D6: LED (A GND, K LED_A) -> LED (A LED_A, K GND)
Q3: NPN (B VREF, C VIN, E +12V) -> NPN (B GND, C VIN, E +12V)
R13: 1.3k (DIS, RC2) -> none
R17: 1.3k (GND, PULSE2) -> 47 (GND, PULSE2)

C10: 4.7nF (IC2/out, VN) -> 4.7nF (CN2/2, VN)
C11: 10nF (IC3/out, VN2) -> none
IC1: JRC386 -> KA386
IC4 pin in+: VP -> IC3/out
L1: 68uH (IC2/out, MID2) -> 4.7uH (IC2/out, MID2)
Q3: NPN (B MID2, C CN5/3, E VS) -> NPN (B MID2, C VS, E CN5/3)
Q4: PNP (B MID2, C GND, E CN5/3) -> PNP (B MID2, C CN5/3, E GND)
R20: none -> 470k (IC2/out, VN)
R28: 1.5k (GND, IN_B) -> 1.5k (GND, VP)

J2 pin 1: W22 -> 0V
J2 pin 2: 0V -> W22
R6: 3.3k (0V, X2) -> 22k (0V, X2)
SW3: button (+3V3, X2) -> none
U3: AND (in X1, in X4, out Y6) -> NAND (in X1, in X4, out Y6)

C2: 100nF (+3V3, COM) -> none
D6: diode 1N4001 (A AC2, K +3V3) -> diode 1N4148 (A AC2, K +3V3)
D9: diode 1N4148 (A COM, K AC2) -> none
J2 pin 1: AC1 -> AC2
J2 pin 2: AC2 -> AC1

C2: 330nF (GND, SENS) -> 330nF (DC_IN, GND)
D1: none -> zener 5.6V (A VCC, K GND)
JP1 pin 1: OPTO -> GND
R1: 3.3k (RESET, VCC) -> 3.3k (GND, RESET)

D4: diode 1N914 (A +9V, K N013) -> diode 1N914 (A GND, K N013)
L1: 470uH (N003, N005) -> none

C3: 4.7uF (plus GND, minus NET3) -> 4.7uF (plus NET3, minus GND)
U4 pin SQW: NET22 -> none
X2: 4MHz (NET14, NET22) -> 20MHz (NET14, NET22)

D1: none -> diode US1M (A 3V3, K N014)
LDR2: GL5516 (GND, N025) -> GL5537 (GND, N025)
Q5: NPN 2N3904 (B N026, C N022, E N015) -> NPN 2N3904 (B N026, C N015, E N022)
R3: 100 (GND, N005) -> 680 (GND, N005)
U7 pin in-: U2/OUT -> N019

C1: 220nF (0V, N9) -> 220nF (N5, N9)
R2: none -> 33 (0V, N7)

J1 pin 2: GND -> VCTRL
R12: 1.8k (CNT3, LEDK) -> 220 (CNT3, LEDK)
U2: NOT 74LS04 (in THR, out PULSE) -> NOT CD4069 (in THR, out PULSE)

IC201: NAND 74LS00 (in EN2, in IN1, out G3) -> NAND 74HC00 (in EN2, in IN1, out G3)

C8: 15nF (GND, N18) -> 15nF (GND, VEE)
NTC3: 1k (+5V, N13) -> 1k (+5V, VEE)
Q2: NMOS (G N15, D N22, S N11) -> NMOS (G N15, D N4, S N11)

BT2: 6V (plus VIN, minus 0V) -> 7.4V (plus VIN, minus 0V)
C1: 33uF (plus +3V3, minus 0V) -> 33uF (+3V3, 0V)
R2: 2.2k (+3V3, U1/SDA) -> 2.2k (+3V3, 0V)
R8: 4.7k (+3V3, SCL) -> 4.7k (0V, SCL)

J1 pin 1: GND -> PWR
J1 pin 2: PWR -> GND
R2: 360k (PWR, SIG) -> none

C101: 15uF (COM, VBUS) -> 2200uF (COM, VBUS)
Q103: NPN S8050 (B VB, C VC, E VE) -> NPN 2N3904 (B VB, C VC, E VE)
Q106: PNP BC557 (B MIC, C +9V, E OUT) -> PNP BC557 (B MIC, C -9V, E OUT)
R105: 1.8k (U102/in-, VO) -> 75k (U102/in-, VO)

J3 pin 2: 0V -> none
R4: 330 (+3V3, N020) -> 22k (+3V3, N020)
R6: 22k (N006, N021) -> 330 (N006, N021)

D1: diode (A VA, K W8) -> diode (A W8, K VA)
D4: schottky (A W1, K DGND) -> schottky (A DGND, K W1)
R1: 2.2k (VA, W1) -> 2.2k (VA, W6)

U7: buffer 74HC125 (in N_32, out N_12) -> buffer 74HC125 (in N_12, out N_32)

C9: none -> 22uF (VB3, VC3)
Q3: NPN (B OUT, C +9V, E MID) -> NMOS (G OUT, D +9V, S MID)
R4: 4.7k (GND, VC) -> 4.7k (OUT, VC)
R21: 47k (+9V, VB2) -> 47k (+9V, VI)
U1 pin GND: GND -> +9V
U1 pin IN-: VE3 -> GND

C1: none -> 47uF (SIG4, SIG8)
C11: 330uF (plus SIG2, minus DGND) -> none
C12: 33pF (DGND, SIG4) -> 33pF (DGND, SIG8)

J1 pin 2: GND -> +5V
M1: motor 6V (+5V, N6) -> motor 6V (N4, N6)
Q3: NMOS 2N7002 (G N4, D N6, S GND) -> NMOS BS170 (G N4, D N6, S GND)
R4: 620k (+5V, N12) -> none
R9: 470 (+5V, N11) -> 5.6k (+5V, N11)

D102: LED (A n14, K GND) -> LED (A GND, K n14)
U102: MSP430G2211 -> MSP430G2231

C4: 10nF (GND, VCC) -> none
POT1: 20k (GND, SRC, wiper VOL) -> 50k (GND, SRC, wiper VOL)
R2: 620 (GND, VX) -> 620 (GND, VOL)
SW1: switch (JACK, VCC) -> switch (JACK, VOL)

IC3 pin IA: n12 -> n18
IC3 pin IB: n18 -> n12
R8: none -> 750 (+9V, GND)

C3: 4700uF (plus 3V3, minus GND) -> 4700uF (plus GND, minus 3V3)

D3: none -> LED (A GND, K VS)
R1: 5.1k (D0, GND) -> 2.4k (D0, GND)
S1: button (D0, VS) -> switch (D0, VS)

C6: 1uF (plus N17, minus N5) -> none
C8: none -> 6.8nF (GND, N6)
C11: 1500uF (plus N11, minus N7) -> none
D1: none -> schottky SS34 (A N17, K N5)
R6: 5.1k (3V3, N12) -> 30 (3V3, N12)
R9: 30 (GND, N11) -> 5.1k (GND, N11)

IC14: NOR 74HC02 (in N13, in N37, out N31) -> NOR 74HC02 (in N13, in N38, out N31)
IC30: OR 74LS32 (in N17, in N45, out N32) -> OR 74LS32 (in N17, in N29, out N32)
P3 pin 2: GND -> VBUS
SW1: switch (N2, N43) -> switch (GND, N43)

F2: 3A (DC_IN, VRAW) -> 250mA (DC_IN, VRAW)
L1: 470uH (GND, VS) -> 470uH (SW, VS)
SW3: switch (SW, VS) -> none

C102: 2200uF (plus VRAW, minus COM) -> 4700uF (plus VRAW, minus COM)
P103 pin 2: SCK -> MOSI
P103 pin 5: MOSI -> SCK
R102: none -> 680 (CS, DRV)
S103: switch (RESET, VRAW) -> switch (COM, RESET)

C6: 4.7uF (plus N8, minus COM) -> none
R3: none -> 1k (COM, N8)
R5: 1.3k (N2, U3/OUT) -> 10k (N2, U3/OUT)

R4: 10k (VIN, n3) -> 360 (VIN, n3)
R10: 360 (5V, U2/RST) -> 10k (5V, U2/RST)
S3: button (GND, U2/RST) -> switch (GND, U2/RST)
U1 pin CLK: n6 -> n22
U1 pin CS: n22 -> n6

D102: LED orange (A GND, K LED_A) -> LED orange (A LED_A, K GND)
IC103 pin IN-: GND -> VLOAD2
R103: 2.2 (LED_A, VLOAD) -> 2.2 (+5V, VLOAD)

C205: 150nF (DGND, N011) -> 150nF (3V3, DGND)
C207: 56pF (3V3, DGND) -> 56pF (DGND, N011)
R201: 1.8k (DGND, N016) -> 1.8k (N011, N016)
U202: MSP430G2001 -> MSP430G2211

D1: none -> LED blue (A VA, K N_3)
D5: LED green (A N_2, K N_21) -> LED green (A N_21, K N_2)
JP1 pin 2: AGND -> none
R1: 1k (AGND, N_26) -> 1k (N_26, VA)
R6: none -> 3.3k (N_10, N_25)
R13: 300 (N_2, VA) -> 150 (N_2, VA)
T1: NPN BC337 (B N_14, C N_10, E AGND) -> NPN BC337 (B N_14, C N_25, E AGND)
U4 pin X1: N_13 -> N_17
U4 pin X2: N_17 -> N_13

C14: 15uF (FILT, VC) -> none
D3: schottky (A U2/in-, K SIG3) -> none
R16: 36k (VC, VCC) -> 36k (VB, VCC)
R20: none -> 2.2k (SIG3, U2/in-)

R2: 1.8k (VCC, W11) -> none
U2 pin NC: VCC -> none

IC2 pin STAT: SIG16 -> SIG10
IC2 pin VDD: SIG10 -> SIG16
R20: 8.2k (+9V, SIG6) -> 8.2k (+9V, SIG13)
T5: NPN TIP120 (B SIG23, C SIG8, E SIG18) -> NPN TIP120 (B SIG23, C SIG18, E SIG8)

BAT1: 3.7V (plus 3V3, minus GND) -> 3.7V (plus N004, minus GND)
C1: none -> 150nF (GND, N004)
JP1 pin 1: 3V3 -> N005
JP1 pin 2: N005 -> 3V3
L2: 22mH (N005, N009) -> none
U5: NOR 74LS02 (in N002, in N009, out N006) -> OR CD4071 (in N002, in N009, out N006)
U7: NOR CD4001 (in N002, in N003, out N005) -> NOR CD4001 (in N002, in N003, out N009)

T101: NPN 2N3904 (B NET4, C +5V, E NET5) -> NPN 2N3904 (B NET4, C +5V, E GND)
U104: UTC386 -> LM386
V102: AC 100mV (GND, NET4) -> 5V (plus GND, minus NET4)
=====
Problem description: Check every line of the listing above for the string "RESET", and give the number of lines that have it, nothing more.

Your solution: 2